_Action item_
Out of the lines below, please list those that hold the string "savon".

_Record set_
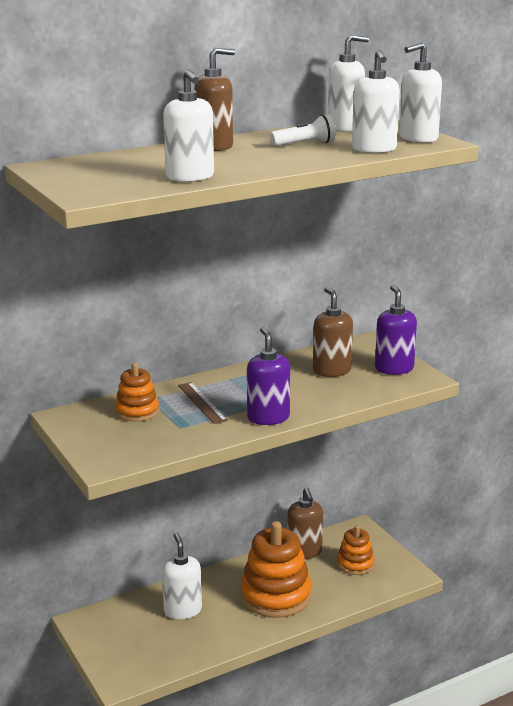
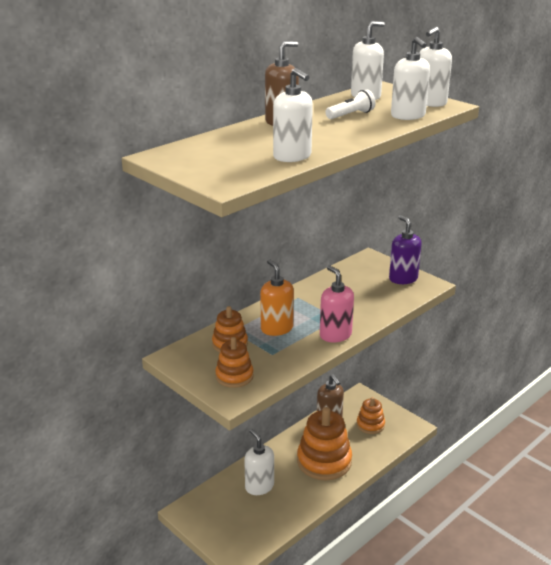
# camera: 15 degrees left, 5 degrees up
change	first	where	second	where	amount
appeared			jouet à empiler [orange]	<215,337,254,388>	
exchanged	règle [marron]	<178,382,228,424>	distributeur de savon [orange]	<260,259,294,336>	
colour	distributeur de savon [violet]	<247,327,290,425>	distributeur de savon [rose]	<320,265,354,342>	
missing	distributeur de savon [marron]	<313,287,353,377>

_Result of the exercise_
exchanged	règle [marron]	<178,382,228,424>	distributeur de savon [orange]	<260,259,294,336>	
colour	distributeur de savon [violet]	<247,327,290,425>	distributeur de savon [rose]	<320,265,354,342>	
missing	distributeur de savon [marron]	<313,287,353,377>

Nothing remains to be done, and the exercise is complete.